### What the task requires
Please return only the lines from the one holding "U3 pin GND: VDD -> GND" through the one holding "JP1 pin 1: VBAT -> GND", exactly as they appear in the records below, both ends included.

### Given data
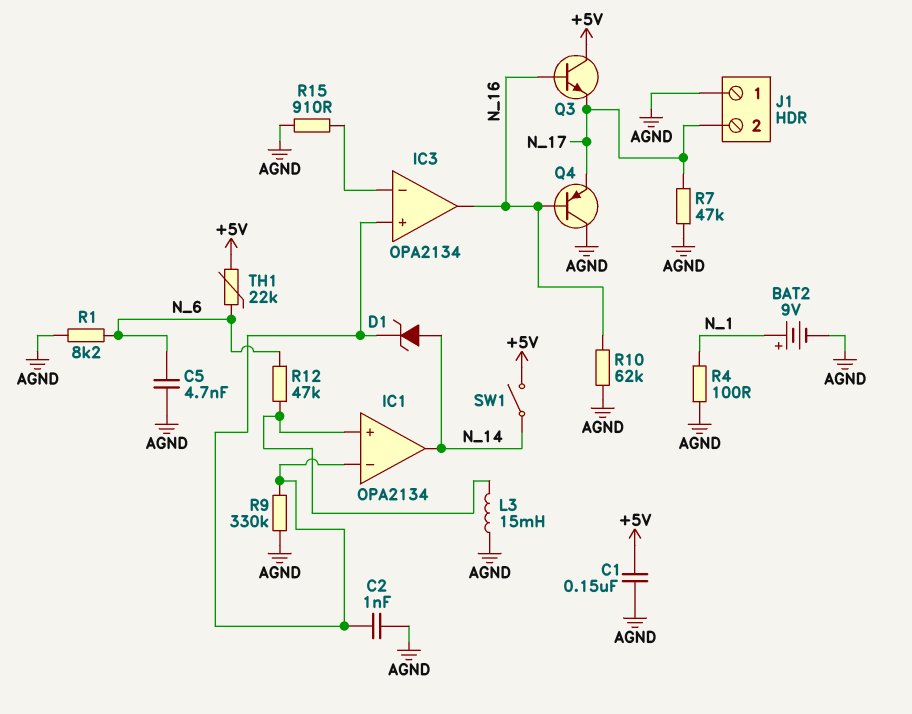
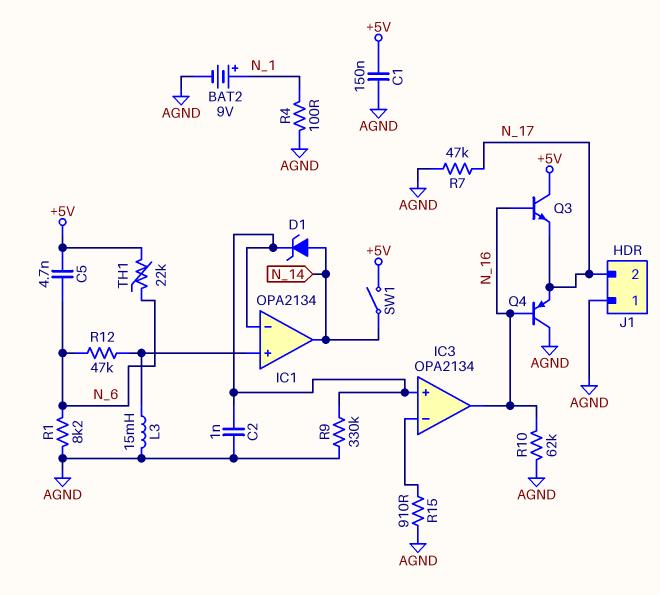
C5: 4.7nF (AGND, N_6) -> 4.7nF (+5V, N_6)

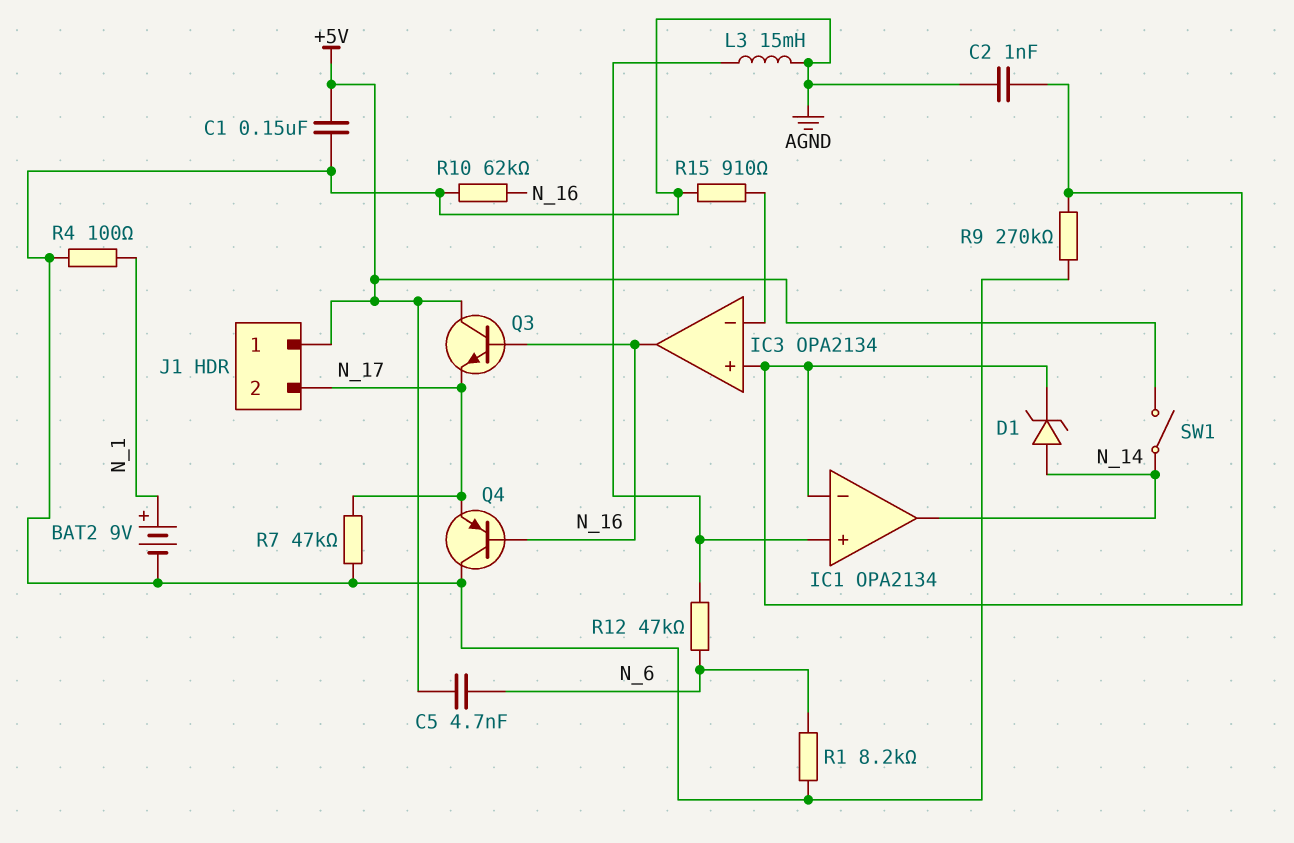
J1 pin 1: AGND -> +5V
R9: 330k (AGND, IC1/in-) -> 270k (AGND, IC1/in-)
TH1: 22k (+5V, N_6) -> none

* * *

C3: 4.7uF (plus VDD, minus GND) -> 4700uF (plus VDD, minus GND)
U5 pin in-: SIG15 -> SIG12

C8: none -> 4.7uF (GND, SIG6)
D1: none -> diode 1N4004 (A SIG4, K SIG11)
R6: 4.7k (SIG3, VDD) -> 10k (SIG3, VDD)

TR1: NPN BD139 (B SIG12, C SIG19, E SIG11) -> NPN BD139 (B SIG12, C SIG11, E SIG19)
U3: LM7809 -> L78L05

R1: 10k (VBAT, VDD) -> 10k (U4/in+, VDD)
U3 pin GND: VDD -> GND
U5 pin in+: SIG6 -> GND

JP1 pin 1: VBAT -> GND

### Expected output
U3 pin GND: VDD -> GND
U5 pin in+: SIG6 -> GND

JP1 pin 1: VBAT -> GND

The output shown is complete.